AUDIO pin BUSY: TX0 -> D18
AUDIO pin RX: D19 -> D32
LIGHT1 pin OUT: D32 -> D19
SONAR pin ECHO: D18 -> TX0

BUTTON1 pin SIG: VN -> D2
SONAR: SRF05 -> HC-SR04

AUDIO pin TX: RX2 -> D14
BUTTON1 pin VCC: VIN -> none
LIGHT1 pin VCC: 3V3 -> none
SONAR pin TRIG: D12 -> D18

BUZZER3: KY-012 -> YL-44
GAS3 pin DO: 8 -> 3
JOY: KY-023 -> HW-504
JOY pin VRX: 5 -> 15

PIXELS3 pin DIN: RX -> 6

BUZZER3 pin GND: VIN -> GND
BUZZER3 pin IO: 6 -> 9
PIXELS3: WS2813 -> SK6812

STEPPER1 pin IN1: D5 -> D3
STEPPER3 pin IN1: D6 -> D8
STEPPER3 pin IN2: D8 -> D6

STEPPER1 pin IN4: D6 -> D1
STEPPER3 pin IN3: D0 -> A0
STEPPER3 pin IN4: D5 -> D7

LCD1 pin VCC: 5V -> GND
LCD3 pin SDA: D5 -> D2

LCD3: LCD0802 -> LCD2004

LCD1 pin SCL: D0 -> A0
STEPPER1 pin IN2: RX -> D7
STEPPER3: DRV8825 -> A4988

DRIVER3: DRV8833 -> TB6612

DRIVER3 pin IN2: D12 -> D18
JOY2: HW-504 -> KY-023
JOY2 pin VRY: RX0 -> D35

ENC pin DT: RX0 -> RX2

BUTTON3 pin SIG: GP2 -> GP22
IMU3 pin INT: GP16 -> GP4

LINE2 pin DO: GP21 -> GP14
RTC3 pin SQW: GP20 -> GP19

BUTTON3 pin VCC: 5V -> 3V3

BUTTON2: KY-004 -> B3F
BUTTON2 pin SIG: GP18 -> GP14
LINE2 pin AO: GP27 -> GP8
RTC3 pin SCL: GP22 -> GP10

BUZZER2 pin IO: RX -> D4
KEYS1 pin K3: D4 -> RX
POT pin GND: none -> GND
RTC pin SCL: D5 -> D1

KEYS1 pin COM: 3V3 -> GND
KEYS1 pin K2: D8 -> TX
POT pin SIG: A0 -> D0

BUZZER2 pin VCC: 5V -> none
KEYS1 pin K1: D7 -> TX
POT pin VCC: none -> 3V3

WORK ORDER:
All of the material, restated exactly, is the expected result.

TASK SOLUTION:
AUDIO pin BUSY: TX0 -> D18
AUDIO pin RX: D19 -> D32
LIGHT1 pin OUT: D32 -> D19
SONAR pin ECHO: D18 -> TX0

BUTTON1 pin SIG: VN -> D2
SONAR: SRF05 -> HC-SR04

AUDIO pin TX: RX2 -> D14
BUTTON1 pin VCC: VIN -> none
LIGHT1 pin VCC: 3V3 -> none
SONAR pin TRIG: D12 -> D18

BUZZER3: KY-012 -> YL-44
GAS3 pin DO: 8 -> 3
JOY: KY-023 -> HW-504
JOY pin VRX: 5 -> 15

PIXELS3 pin DIN: RX -> 6

BUZZER3 pin GND: VIN -> GND
BUZZER3 pin IO: 6 -> 9
PIXELS3: WS2813 -> SK6812

STEPPER1 pin IN1: D5 -> D3
STEPPER3 pin IN1: D6 -> D8
STEPPER3 pin IN2: D8 -> D6

STEPPER1 pin IN4: D6 -> D1
STEPPER3 pin IN3: D0 -> A0
STEPPER3 pin IN4: D5 -> D7

LCD1 pin VCC: 5V -> GND
LCD3 pin SDA: D5 -> D2

LCD3: LCD0802 -> LCD2004

LCD1 pin SCL: D0 -> A0
STEPPER1 pin IN2: RX -> D7
STEPPER3: DRV8825 -> A4988

DRIVER3: DRV8833 -> TB6612

DRIVER3 pin IN2: D12 -> D18
JOY2: HW-504 -> KY-023
JOY2 pin VRY: RX0 -> D35

ENC pin DT: RX0 -> RX2

BUTTON3 pin SIG: GP2 -> GP22
IMU3 pin INT: GP16 -> GP4

LINE2 pin DO: GP21 -> GP14
RTC3 pin SQW: GP20 -> GP19

BUTTON3 pin VCC: 5V -> 3V3

BUTTON2: KY-004 -> B3F
BUTTON2 pin SIG: GP18 -> GP14
LINE2 pin AO: GP27 -> GP8
RTC3 pin SCL: GP22 -> GP10

BUZZER2 pin IO: RX -> D4
KEYS1 pin K3: D4 -> RX
POT pin GND: none -> GND
RTC pin SCL: D5 -> D1

KEYS1 pin COM: 3V3 -> GND
KEYS1 pin K2: D8 -> TX
POT pin SIG: A0 -> D0

BUZZER2 pin VCC: 5V -> none
KEYS1 pin K1: D7 -> TX
POT pin VCC: none -> 3V3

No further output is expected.